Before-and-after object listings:
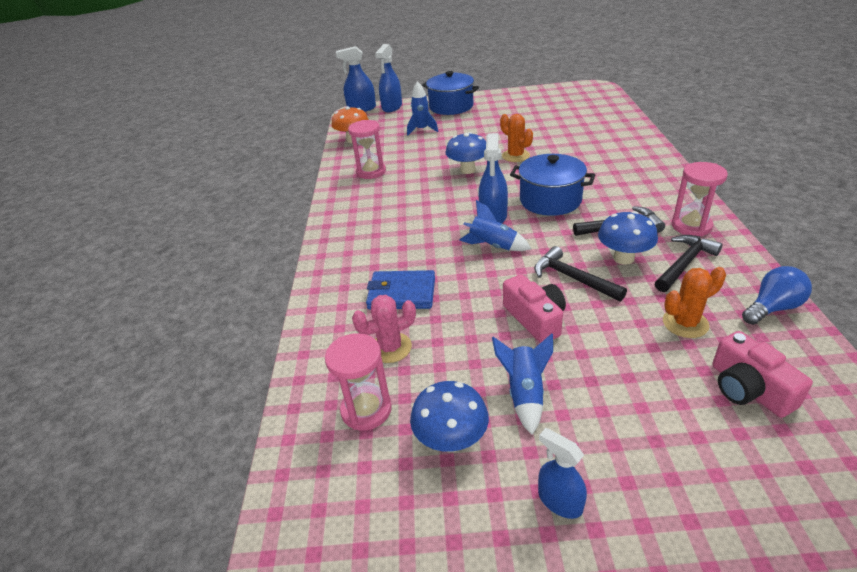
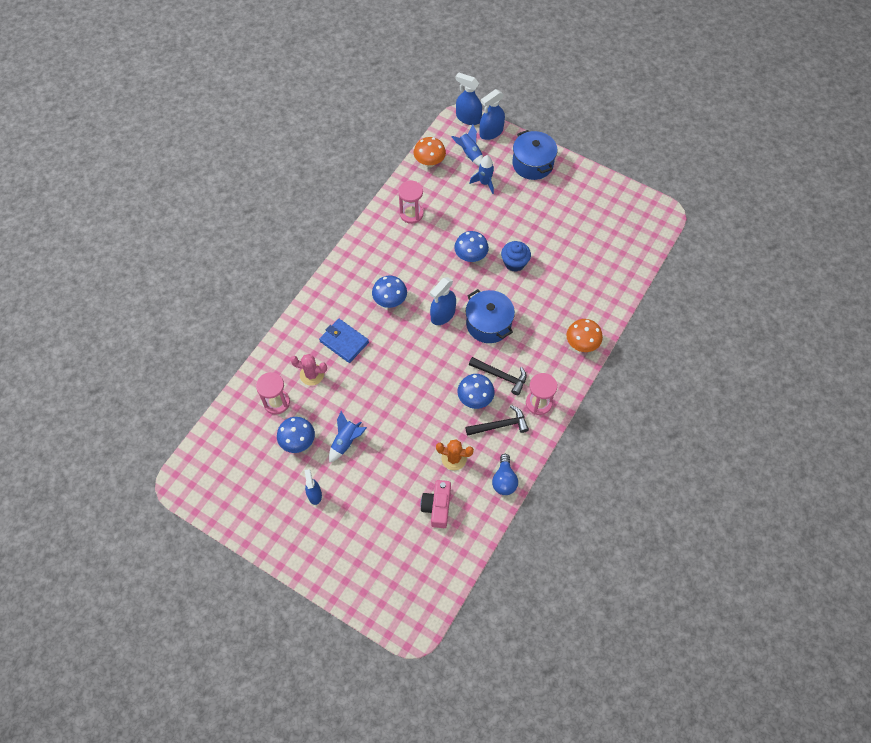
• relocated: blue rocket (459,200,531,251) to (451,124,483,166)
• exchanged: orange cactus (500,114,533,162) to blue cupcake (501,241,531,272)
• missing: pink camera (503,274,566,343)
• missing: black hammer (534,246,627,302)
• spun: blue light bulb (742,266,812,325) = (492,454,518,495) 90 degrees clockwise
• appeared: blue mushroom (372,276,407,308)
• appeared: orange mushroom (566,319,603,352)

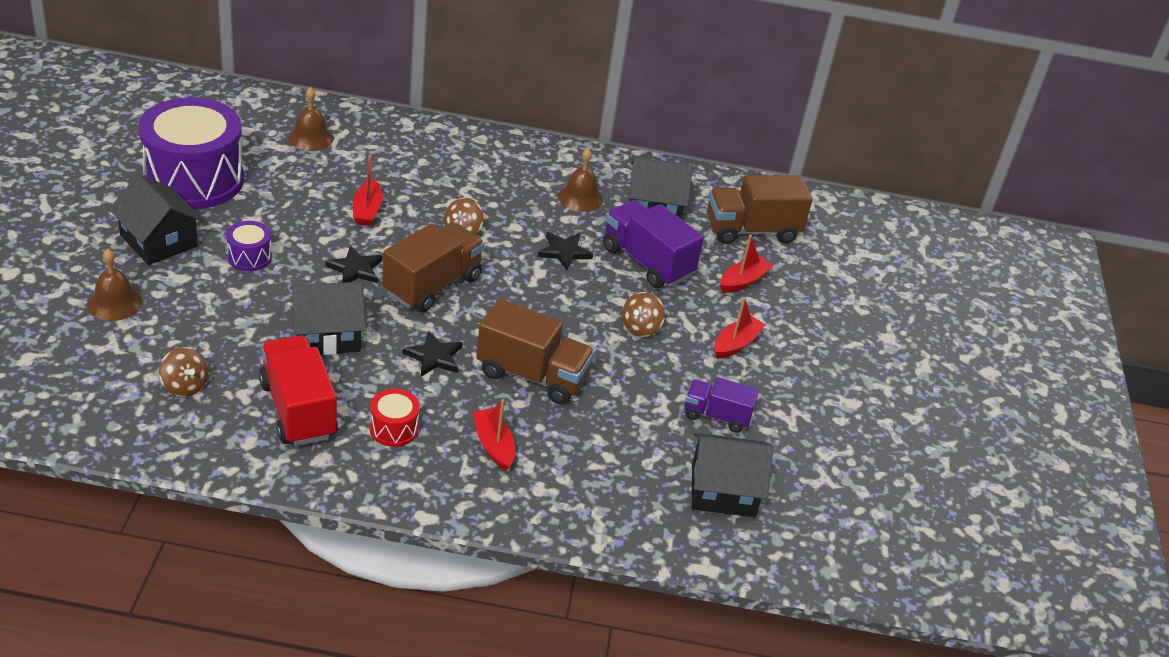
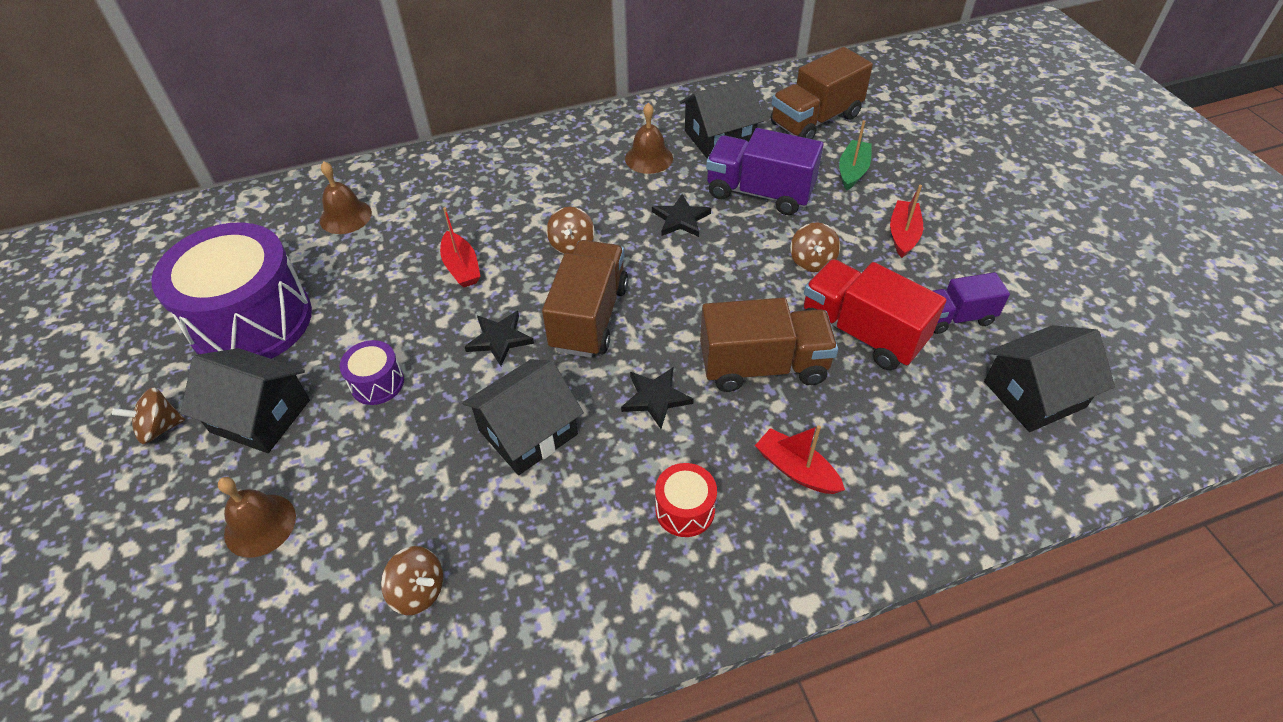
• relocated: red truck (259,335,338,446) to (804,259,946,370)
• colour: red boat (720,235,773,293) to green boat (839,120,872,191)
• appeared: brown spinning top (112,387,185,444)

» TASK TO COMPLETE: When you reach a picture in the records above, pass over it and transcribe the rest exactly.

» TASK RESULT:
• relocated: blue rocket (459,200,531,251) to (451,124,483,166)
• exchanged: orange cactus (500,114,533,162) to blue cupcake (501,241,531,272)
• missing: pink camera (503,274,566,343)
• missing: black hammer (534,246,627,302)
• spun: blue light bulb (742,266,812,325) = (492,454,518,495) 90 degrees clockwise
• appeared: blue mushroom (372,276,407,308)
• appeared: orange mushroom (566,319,603,352)

• relocated: red truck (259,335,338,446) to (804,259,946,370)
• colour: red boat (720,235,773,293) to green boat (839,120,872,191)
• appeared: brown spinning top (112,387,185,444)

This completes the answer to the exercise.